**EXERCISE DESCRIPTION:**
Print exactly the lines from the one containing "(347, 167) = (174, 419): none -> brown rocket" through the last line of the listing, both included.

**RECORDED INFORMATION:**
^^^^

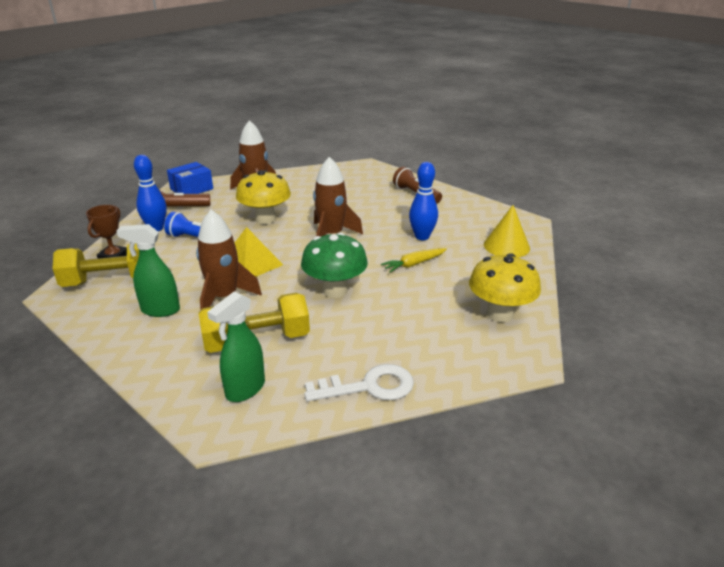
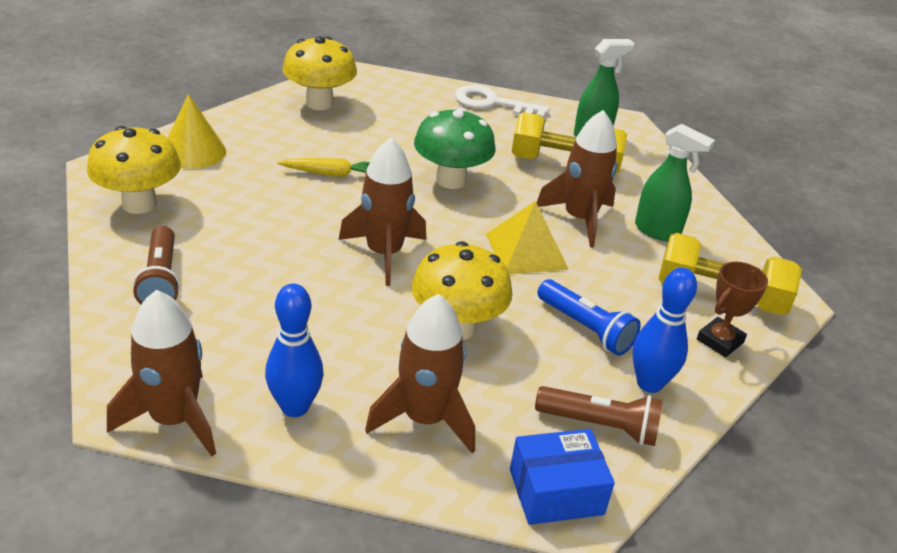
camera: 155 degrees left, 5 degrees up
(347, 167) = (174, 419): none -> brown rocket
(422, 237) = (270, 202): blue bowling pin -> blue bowling pin (295, 407)
(479, 214) = (139, 204): none -> yellow mushroom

^^^^

**RESPONSE TO THE TASK:**
(347, 167) = (174, 419): none -> brown rocket
(422, 237) = (270, 202): blue bowling pin -> blue bowling pin (295, 407)
(479, 214) = (139, 204): none -> yellow mushroom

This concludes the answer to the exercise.